— Begin Task data —

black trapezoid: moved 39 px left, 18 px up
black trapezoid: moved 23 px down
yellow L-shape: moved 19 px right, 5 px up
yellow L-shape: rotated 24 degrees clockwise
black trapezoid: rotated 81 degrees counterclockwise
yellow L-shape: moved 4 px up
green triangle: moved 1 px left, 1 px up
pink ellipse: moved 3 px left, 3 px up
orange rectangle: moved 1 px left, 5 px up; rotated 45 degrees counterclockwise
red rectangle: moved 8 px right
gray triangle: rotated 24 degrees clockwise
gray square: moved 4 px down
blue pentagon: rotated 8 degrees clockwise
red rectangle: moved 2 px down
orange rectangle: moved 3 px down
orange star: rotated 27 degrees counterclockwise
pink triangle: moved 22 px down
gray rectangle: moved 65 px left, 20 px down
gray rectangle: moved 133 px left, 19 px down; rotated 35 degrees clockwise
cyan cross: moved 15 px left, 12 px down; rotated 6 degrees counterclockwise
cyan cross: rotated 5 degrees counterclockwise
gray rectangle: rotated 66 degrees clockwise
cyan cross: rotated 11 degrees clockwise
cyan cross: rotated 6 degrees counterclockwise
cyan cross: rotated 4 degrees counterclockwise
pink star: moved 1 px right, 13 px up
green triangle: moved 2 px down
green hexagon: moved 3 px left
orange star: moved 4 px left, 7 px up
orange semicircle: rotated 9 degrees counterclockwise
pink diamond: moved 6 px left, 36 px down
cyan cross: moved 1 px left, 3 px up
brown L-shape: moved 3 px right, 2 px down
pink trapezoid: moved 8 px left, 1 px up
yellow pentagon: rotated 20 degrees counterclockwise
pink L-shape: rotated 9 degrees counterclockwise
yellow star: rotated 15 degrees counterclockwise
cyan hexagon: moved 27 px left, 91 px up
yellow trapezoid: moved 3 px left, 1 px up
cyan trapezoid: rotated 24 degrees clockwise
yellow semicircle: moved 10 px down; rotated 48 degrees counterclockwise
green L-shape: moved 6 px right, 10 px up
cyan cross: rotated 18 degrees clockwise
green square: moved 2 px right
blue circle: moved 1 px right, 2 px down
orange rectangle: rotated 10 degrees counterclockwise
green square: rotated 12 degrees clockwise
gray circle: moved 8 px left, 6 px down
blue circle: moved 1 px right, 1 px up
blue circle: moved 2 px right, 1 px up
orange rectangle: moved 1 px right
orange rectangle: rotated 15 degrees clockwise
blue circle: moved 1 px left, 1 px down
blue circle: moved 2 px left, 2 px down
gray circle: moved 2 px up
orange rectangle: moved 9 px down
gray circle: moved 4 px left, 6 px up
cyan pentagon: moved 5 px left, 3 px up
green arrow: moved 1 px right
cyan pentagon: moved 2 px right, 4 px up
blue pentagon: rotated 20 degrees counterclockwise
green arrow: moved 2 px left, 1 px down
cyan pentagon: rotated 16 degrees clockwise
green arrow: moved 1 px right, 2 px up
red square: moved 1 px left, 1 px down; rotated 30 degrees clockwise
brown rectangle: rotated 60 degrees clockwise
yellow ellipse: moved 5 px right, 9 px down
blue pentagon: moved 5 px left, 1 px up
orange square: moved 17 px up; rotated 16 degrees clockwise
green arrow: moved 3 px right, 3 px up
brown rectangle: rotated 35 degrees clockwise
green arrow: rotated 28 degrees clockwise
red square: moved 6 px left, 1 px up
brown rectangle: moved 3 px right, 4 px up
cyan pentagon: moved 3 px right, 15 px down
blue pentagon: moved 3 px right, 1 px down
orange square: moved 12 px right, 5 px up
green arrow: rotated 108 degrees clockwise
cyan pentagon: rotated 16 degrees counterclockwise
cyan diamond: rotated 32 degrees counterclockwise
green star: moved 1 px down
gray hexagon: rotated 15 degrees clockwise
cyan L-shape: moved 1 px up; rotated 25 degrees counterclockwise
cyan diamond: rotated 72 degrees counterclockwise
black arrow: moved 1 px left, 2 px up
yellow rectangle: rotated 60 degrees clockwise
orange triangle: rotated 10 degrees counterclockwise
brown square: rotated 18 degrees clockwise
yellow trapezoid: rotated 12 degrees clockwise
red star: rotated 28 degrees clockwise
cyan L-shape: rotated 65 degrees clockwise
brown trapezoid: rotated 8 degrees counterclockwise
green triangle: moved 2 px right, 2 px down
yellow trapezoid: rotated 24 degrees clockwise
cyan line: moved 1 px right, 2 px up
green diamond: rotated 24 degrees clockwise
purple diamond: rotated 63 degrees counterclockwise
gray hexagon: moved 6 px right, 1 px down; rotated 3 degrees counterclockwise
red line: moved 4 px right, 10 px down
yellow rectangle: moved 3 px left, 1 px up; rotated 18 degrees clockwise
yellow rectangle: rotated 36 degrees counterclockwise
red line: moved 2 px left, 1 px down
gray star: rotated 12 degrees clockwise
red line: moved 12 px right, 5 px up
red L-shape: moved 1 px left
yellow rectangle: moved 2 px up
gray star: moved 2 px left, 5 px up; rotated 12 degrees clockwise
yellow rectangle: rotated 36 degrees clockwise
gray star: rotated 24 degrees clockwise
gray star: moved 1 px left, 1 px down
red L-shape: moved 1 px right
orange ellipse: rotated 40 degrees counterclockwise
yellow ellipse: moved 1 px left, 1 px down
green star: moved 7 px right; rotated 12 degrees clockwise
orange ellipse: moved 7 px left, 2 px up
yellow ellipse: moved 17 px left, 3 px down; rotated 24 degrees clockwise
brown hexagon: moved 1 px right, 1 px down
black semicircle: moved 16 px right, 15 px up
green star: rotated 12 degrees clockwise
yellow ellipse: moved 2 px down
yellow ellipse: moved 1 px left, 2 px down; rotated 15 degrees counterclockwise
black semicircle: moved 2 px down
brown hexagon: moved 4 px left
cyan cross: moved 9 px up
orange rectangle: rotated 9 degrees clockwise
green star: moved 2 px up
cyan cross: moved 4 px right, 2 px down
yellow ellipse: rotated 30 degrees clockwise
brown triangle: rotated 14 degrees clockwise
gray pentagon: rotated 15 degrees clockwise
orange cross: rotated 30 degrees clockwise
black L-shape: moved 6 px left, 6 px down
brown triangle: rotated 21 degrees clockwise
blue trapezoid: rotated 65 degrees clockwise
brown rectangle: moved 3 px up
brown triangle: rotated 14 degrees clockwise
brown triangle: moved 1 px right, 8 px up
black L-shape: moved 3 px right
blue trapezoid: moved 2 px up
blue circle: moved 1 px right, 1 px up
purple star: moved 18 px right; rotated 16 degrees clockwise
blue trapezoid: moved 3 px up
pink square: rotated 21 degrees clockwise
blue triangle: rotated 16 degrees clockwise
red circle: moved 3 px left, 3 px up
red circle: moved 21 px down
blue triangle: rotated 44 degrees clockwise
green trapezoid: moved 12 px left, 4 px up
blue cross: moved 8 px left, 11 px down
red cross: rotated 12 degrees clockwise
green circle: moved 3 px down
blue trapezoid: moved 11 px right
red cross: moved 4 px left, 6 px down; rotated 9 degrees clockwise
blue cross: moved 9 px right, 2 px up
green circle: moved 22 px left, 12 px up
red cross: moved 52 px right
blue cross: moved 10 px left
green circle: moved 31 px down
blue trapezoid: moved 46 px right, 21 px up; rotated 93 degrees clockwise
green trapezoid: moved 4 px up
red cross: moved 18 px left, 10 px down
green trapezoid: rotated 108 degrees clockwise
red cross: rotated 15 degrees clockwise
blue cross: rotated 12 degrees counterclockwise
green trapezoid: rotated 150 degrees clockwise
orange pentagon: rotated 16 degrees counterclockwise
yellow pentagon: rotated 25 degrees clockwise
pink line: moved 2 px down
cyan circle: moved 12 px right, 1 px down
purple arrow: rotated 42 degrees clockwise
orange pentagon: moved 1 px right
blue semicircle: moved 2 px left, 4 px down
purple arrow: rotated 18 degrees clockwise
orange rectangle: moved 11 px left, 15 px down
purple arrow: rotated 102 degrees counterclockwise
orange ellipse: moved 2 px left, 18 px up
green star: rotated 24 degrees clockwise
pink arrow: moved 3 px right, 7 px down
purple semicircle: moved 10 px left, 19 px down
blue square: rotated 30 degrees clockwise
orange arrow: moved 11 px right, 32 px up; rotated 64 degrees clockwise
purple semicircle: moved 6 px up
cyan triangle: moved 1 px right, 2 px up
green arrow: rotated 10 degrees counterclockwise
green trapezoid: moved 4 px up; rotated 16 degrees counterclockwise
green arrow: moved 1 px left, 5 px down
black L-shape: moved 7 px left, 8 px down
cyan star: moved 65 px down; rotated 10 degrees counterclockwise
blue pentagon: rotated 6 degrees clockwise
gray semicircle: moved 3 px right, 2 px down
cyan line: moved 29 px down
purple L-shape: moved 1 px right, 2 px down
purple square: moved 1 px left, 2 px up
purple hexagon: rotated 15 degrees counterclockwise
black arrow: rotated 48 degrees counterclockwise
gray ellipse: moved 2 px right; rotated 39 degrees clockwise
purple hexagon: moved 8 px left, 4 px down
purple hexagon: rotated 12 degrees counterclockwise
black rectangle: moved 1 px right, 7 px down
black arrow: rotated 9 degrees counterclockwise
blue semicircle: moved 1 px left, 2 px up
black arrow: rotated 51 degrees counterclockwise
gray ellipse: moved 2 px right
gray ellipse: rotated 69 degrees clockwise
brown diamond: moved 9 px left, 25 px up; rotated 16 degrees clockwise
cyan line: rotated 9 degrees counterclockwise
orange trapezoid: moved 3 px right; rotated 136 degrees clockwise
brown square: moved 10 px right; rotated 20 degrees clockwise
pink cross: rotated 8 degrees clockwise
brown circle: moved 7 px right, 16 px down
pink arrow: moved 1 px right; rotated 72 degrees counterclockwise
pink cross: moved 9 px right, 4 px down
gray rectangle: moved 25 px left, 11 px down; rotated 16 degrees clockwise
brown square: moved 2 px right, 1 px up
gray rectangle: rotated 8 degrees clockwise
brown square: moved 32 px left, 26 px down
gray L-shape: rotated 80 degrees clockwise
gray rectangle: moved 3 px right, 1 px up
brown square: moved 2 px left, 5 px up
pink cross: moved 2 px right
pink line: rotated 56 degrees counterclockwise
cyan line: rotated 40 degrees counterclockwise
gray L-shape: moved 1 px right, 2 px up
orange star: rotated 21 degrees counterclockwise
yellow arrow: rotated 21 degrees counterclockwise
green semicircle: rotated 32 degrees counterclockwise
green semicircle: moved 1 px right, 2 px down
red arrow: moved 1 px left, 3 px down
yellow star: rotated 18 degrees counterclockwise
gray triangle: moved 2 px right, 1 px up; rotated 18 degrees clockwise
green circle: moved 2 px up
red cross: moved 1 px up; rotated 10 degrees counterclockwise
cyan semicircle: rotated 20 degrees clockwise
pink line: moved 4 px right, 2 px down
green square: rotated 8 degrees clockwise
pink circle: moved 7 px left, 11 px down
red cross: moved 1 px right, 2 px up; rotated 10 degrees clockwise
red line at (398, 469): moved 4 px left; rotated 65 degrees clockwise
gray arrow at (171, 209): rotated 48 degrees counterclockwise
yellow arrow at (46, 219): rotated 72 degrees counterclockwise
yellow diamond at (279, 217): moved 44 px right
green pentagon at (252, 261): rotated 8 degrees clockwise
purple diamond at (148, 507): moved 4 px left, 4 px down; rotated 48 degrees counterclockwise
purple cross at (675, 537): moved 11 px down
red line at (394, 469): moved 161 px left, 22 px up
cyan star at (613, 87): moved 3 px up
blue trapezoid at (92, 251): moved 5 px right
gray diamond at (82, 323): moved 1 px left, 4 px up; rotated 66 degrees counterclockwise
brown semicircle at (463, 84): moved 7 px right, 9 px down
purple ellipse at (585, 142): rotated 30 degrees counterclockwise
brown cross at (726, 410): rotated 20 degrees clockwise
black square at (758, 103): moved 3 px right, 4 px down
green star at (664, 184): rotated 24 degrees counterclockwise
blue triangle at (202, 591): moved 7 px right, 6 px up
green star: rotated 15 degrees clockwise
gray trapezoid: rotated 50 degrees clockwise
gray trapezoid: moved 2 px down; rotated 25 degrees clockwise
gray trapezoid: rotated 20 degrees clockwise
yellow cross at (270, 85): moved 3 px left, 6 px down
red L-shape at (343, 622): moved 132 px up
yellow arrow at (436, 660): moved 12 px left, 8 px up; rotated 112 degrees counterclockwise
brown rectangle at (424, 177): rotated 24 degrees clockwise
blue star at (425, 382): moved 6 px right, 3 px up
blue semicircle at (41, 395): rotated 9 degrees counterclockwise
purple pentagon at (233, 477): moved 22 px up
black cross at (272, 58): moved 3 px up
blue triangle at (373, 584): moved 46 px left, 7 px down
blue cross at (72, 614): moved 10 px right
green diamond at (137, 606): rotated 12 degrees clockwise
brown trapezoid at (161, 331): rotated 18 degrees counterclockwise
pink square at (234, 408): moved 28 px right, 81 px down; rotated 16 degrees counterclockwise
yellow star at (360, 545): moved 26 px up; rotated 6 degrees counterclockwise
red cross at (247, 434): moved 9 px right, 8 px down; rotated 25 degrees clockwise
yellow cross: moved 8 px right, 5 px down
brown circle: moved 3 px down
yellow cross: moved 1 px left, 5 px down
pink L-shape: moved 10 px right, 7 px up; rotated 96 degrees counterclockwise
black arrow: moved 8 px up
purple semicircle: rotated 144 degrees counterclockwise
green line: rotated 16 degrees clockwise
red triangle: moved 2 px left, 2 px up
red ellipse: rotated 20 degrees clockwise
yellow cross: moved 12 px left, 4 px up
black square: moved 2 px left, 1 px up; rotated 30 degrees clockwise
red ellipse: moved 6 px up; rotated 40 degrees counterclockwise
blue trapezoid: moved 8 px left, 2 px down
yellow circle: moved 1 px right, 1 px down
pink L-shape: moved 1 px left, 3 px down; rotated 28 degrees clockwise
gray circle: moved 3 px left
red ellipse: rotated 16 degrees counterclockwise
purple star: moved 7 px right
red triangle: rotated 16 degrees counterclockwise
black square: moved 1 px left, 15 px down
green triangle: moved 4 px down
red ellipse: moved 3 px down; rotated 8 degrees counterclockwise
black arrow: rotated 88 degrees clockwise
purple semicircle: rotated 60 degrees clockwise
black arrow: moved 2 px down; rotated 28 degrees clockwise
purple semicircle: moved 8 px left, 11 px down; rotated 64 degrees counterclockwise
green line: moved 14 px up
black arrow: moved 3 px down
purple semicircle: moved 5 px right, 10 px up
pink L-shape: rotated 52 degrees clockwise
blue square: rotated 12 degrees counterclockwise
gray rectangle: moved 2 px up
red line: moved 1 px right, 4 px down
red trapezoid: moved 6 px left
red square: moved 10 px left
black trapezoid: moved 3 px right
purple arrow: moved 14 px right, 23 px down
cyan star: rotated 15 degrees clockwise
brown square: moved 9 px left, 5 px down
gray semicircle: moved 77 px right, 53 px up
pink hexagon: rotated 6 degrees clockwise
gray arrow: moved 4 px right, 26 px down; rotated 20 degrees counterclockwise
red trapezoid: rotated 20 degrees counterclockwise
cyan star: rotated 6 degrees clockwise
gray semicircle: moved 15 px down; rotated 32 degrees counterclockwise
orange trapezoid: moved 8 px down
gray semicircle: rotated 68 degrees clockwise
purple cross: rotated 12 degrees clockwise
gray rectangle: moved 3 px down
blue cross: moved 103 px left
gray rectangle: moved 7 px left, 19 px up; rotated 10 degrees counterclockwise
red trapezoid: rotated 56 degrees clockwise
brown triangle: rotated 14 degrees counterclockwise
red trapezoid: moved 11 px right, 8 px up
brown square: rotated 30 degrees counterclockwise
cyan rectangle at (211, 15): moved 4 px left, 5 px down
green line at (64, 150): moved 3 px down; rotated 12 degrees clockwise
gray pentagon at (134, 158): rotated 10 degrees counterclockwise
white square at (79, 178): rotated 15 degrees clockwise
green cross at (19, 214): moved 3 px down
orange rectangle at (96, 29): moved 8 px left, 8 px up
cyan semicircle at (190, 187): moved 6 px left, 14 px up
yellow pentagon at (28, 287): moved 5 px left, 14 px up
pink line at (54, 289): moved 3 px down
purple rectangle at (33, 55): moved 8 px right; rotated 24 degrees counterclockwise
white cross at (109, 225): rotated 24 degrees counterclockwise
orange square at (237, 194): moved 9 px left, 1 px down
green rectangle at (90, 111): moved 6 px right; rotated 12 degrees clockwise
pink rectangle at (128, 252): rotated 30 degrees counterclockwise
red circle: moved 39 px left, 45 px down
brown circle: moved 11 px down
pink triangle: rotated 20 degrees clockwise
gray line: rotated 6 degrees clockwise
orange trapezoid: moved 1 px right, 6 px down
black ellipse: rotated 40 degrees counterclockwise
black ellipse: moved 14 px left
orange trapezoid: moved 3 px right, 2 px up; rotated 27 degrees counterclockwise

— End Task data —

** Instructions for the task **
Copy the material from its first line up to and including the line with "yellow star: rotated 15", substituting "white cross" for every "cyan cross" and leaving everything else unchanged.

** Solution to this task **
black trapezoid: moved 39 px left, 18 px up
black trapezoid: moved 23 px down
yellow L-shape: moved 19 px right, 5 px up
yellow L-shape: rotated 24 degrees clockwise
black trapezoid: rotated 81 degrees counterclockwise
yellow L-shape: moved 4 px up
green triangle: moved 1 px left, 1 px up
pink ellipse: moved 3 px left, 3 px up
orange rectangle: moved 1 px left, 5 px up; rotated 45 degrees counterclockwise
red rectangle: moved 8 px right
gray triangle: rotated 24 degrees clockwise
gray square: moved 4 px down
blue pentagon: rotated 8 degrees clockwise
red rectangle: moved 2 px down
orange rectangle: moved 3 px down
orange star: rotated 27 degrees counterclockwise
pink triangle: moved 22 px down
gray rectangle: moved 65 px left, 20 px down
gray rectangle: moved 133 px left, 19 px down; rotated 35 degrees clockwise
white cross: moved 15 px left, 12 px down; rotated 6 degrees counterclockwise
white cross: rotated 5 degrees counterclockwise
gray rectangle: rotated 66 degrees clockwise
white cross: rotated 11 degrees clockwise
white cross: rotated 6 degrees counterclockwise
white cross: rotated 4 degrees counterclockwise
pink star: moved 1 px right, 13 px up
green triangle: moved 2 px down
green hexagon: moved 3 px left
orange star: moved 4 px left, 7 px up
orange semicircle: rotated 9 degrees counterclockwise
pink diamond: moved 6 px left, 36 px down
white cross: moved 1 px left, 3 px up
brown L-shape: moved 3 px right, 2 px down
pink trapezoid: moved 8 px left, 1 px up
yellow pentagon: rotated 20 degrees counterclockwise
pink L-shape: rotated 9 degrees counterclockwise
yellow star: rotated 15 degrees counterclockwise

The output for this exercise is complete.